:: ACTIVITY ::
Write out again the entries from the first line to the line that includes "Where the banana", keeping both of those lines.
== Segment start ==
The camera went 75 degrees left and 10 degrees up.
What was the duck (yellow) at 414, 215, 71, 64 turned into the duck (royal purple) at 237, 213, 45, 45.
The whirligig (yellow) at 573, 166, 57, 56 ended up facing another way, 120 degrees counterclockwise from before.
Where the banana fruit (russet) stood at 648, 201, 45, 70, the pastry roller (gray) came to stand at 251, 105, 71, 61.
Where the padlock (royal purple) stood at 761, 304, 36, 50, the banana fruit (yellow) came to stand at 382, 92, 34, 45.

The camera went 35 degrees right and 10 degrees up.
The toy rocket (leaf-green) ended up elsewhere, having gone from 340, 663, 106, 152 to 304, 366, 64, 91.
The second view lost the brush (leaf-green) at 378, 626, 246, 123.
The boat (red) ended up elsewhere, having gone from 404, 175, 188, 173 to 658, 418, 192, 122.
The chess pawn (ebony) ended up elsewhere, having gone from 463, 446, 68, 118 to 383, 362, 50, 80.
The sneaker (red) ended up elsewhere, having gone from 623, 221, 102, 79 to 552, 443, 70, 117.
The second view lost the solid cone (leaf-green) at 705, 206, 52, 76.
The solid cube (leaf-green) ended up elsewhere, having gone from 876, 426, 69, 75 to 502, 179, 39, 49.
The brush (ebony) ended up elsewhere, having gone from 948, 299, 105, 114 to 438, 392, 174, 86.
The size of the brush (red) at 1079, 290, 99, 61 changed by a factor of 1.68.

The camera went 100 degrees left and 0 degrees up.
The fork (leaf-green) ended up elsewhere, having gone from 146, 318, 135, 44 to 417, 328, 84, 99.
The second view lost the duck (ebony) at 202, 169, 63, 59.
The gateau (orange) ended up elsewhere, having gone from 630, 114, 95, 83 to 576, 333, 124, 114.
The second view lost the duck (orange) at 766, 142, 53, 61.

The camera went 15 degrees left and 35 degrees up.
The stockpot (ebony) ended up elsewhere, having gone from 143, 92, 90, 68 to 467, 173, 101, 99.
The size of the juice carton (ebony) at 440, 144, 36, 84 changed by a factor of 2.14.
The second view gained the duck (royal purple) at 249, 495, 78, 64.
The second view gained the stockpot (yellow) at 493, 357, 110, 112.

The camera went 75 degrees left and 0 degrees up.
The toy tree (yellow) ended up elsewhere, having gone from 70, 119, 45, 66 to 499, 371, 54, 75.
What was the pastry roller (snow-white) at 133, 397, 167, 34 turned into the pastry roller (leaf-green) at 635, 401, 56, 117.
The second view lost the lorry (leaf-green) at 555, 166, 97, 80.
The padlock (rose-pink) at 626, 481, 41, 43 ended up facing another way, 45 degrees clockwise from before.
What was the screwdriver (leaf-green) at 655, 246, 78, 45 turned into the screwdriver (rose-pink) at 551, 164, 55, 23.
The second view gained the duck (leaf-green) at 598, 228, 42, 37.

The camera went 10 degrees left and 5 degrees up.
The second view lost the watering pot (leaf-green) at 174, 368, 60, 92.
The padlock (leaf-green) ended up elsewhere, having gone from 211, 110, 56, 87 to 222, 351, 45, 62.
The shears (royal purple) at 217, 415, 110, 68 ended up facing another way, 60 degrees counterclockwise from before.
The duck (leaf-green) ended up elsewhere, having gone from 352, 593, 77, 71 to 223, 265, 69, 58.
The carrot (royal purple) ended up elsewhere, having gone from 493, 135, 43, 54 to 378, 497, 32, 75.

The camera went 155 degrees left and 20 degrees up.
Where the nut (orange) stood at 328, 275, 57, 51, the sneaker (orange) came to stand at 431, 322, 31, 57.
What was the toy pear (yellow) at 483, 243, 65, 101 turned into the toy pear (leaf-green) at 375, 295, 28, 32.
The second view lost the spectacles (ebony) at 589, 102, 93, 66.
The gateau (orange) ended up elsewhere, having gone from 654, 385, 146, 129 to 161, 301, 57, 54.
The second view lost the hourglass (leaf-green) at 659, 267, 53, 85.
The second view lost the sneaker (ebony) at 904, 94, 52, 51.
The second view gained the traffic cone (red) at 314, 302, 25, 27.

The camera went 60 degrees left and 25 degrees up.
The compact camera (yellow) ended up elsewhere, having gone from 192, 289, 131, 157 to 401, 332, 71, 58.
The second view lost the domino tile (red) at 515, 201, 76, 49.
== Segment end ==
:: RESPONSE TO THIS EXERCISE ::
The camera went 75 degrees left and 10 degrees up.
What was the duck (yellow) at 414, 215, 71, 64 turned into the duck (royal purple) at 237, 213, 45, 45.
The whirligig (yellow) at 573, 166, 57, 56 ended up facing another way, 120 degrees counterclockwise from before.
Where the banana fruit (russet) stood at 648, 201, 45, 70, the pastry roller (gray) came to stand at 251, 105, 71, 61.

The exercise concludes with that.